*** Information shown Section Begins ***

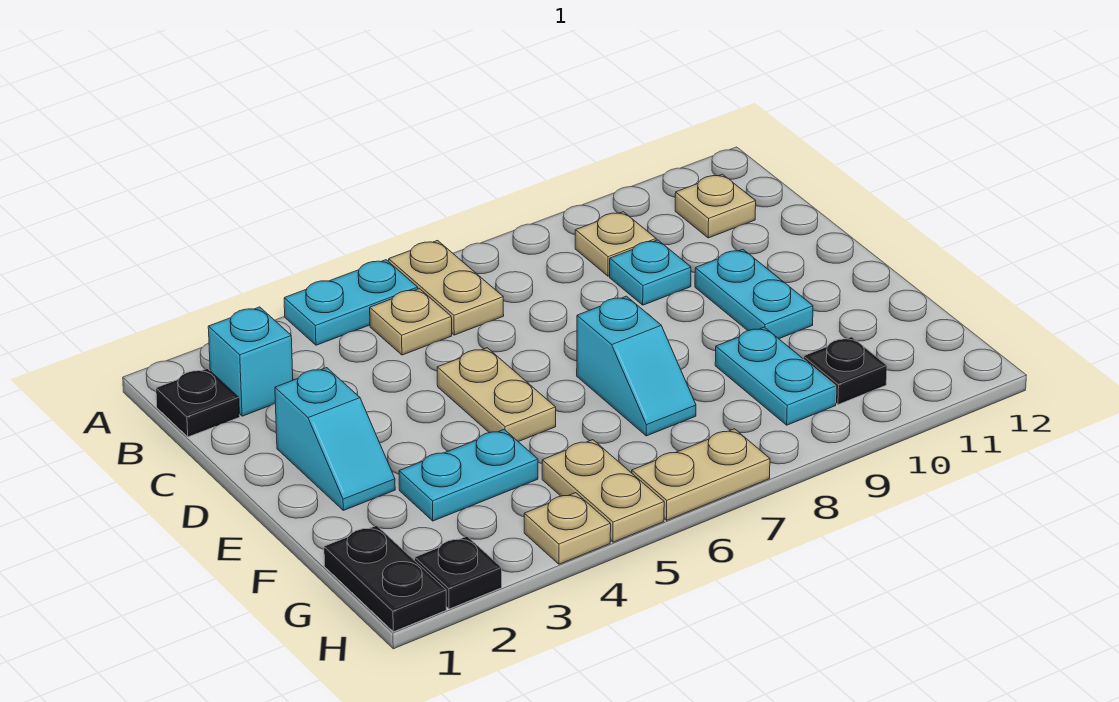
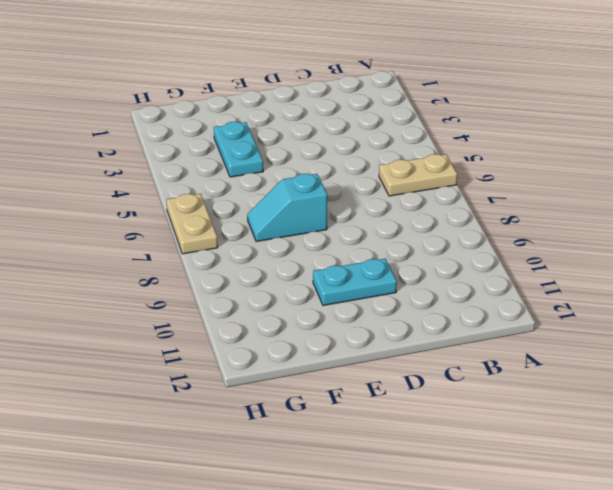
none -> cyan plate A4:A5 level 1
none -> black plate B1 level 1
none -> cyan brick B2 level 1

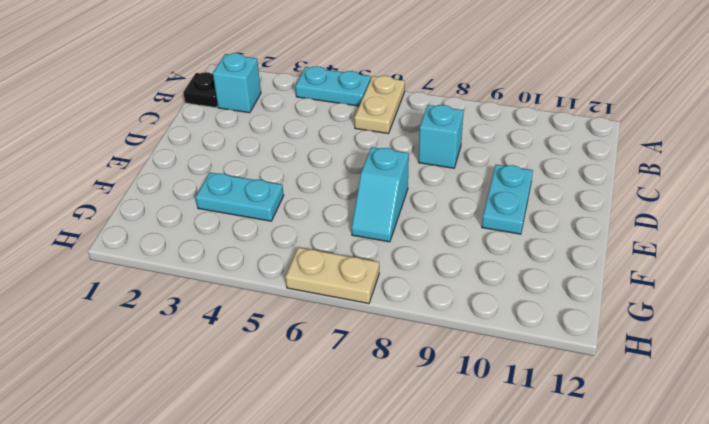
cyan brick C8 level 1 -> none
none -> tan plate B5 level 1
none -> tan plate B9 level 1
none -> tan plate B11 level 1

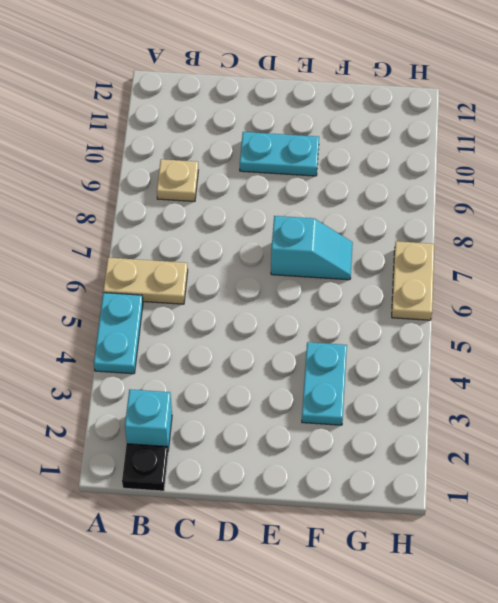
none -> tan plate B5 level 1
none -> tan plate B11 level 1
none -> cyan plate C9 level 1

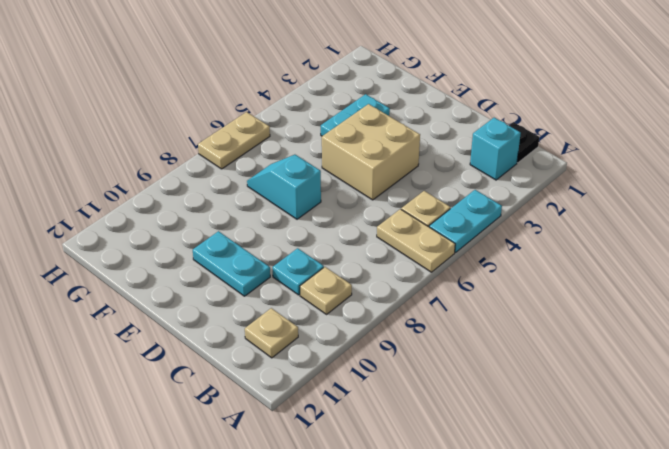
tan brick D4:E5 level 1 -> tan plate D5:E5 level 1
none -> cyan slope D2:E2 level 1 top D
none -> cyan plate F9:G9 level 1
none -> black plate G1:H1 level 1

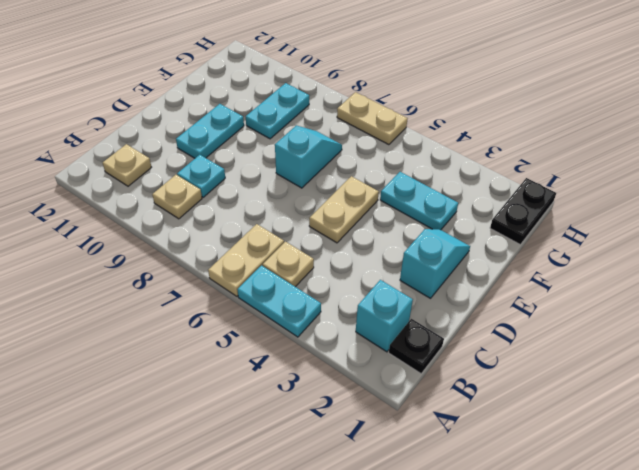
none -> tan plate G5:H5 level 1
none -> black plate G10 level 1
none -> black plate H2 level 1

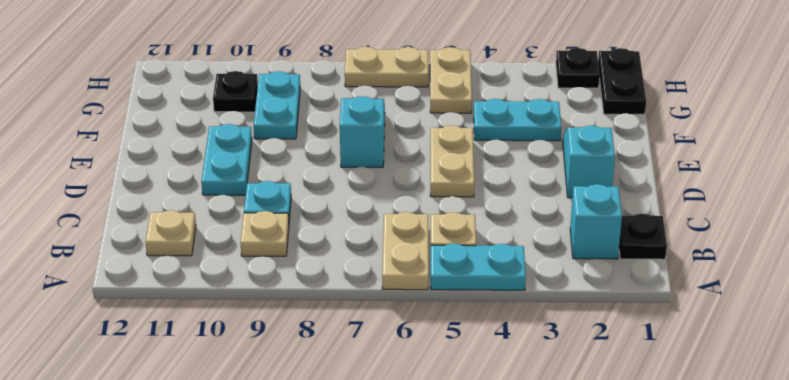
none -> tan plate H4 level 1

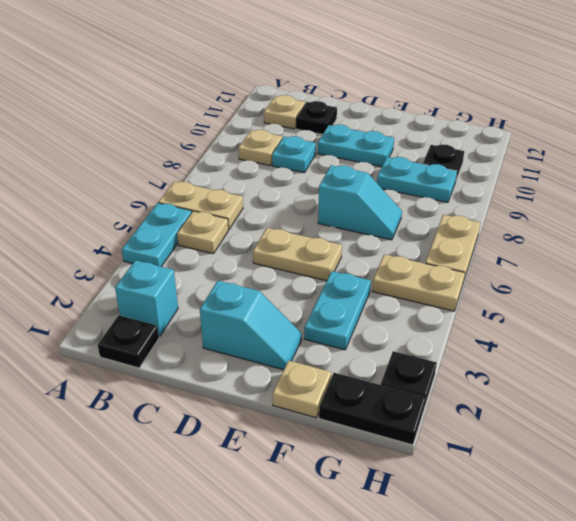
black plate C11 level 1 -> none
tan plate F1 level 1 -> tan plate H4 level 1

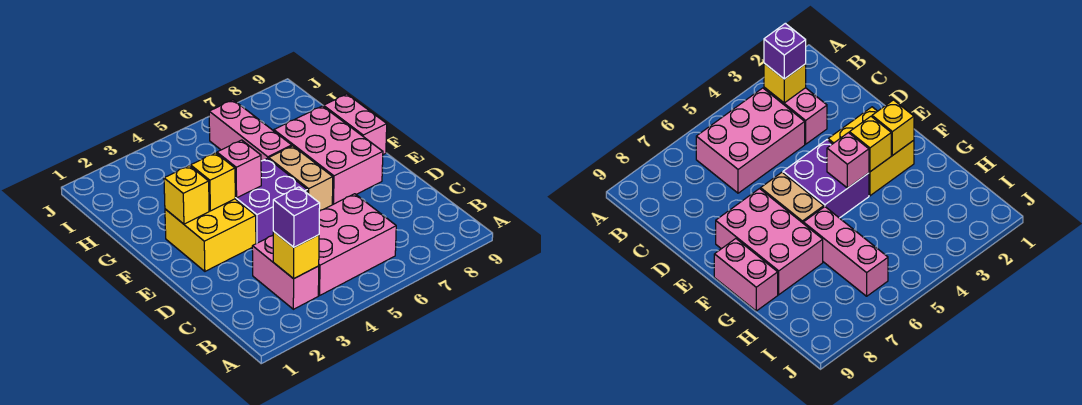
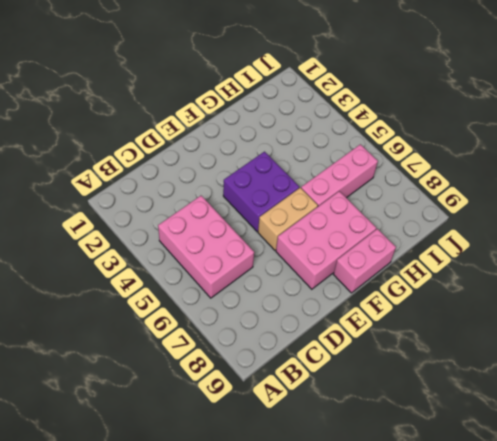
none -> pink brick B3:C3 level 1
none -> yellow brick E2:F3 level 1
none -> yellow brick B3 level 2

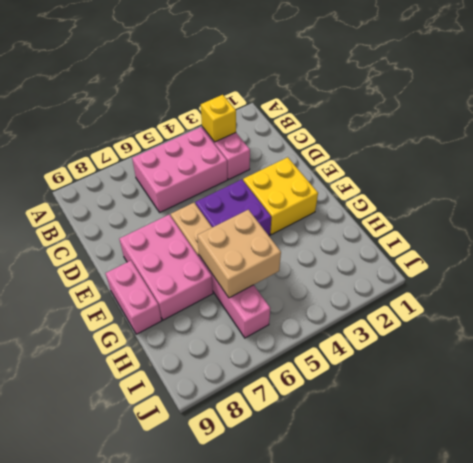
tan brick G5:H6 level 2 -> none
none -> yellow brick F2 level 2
none -> yellow brick F3 level 2
none -> pink brick F4 level 2

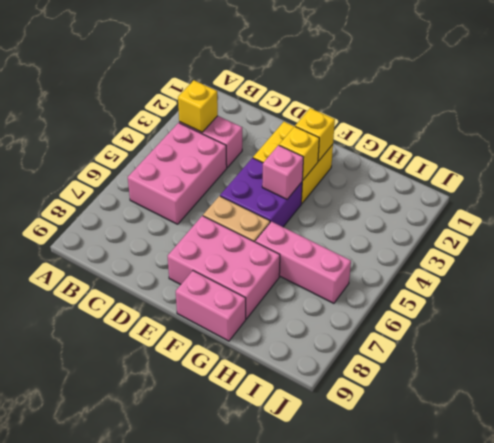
none -> purple brick B3 level 3

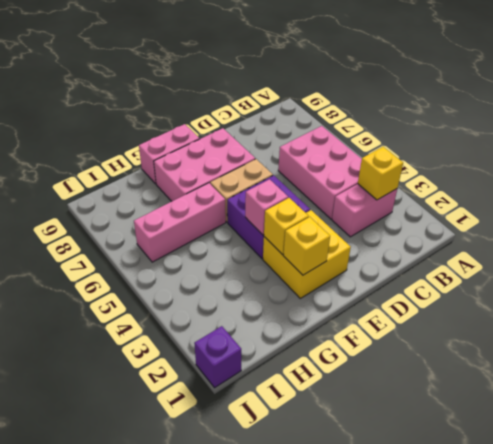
purple brick J1 level 1 -> purple brick B3 level 3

*** Information shown Section Ends ***

Exercise description:
Beginning with the line that includes "none -> yellow brick F3 level 2" and ending with the last line of the material, reproduce those lines exactly and nothing else, with no pictures.

Result of the task:
none -> yellow brick F3 level 2
none -> pink brick F4 level 2

none -> purple brick B3 level 3

purple brick J1 level 1 -> purple brick B3 level 3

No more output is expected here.